DESCRIPTION OF THE TASK> Please set down, word for word, the line that contains "R1: 47 (5V, GND) -> 47 (GND, W6)" and every line after it to the end of the entries below, omitting the pictures.

EXERCISE DATA>
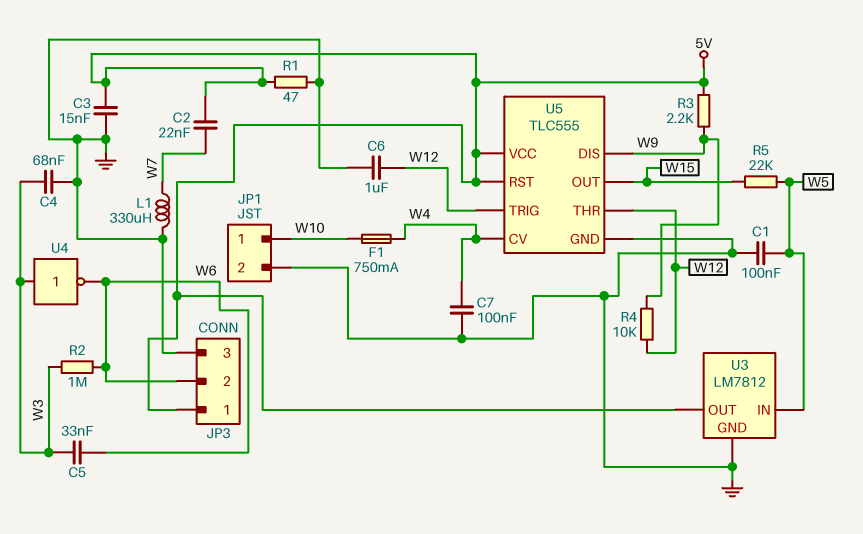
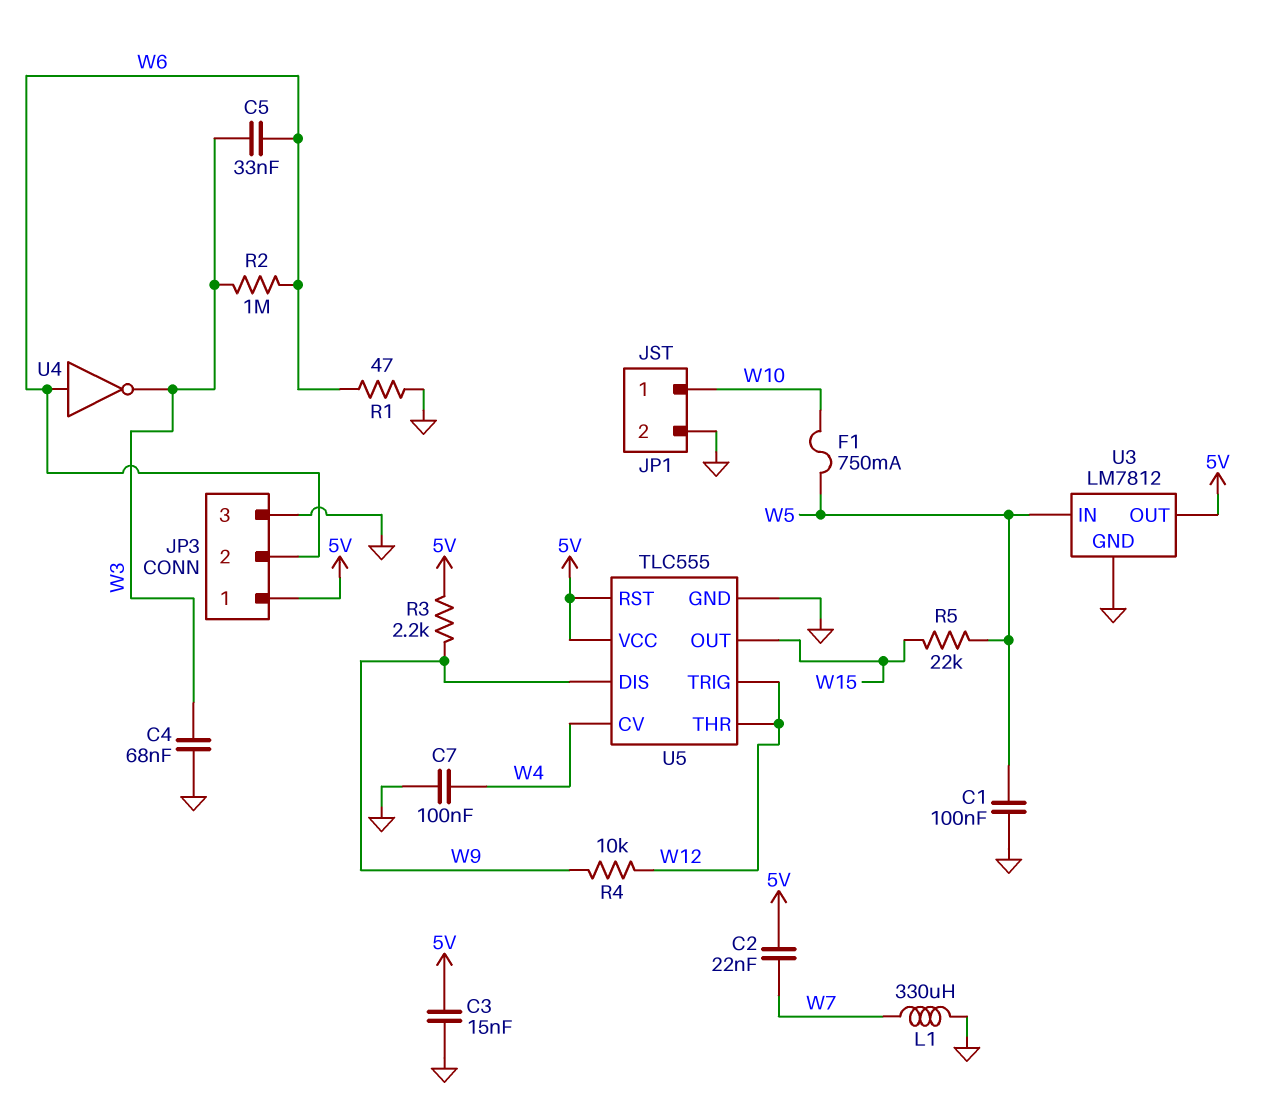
C6: 1uF (GND, W12) -> none
F1: 750mA (W4, W10) -> 750mA (W5, W10)
R1: 47 (5V, GND) -> 47 (GND, W6)
U4: NOT (in W3, out W6) -> NOT (in W6, out W3)

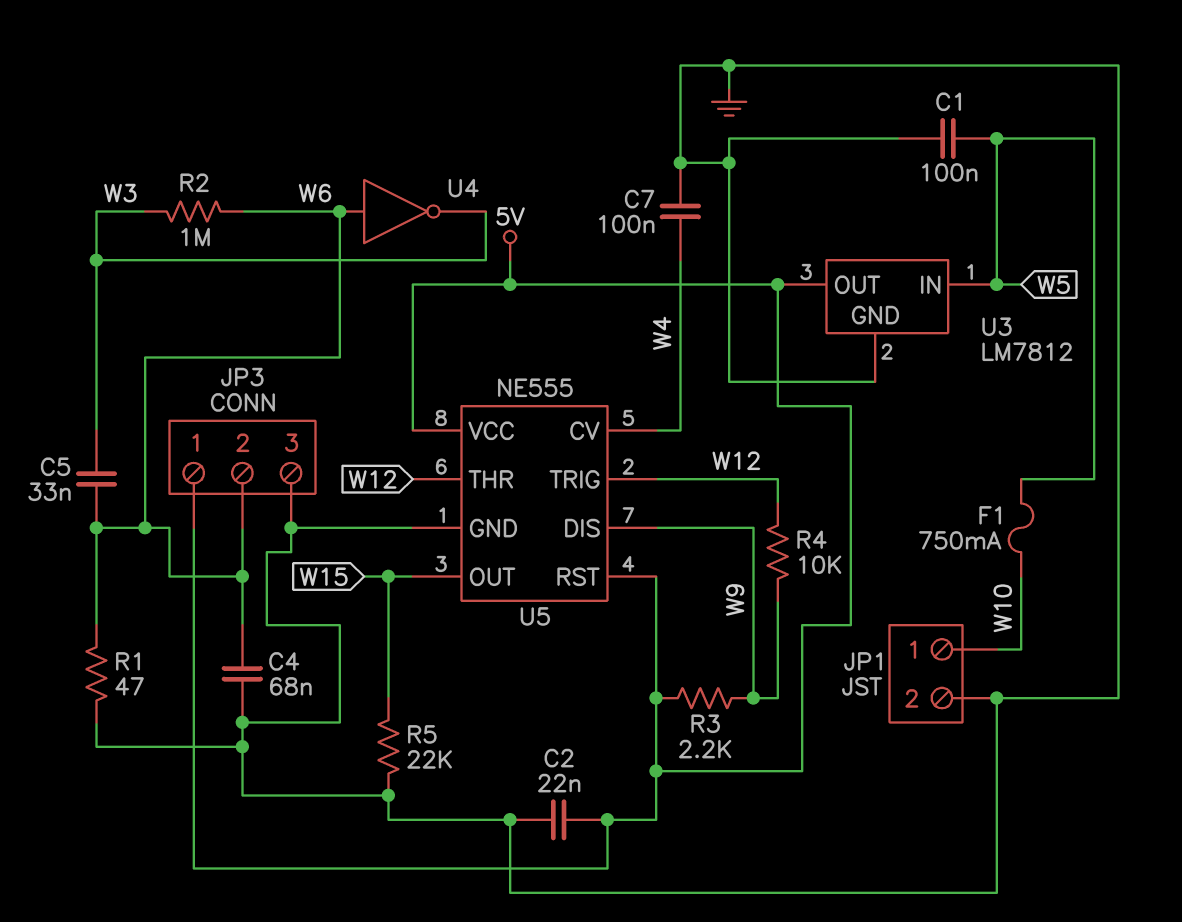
C2: 22nF (5V, W7) -> 22nF (5V, GND)
C3: 15nF (5V, GND) -> none
C4: 68nF (GND, W3) -> 68nF (GND, W6)
L1: 330uH (GND, W7) -> none
R5: 22k (W5, W15) -> 22k (GND, W15)
U5: TLC555 -> NE555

ANSWER BELOW>
R1: 47 (5V, GND) -> 47 (GND, W6)
U4: NOT (in W3, out W6) -> NOT (in W6, out W3)

C2: 22nF (5V, W7) -> 22nF (5V, GND)
C3: 15nF (5V, GND) -> none
C4: 68nF (GND, W3) -> 68nF (GND, W6)
L1: 330uH (GND, W7) -> none
R5: 22k (W5, W15) -> 22k (GND, W15)
U5: TLC555 -> NE555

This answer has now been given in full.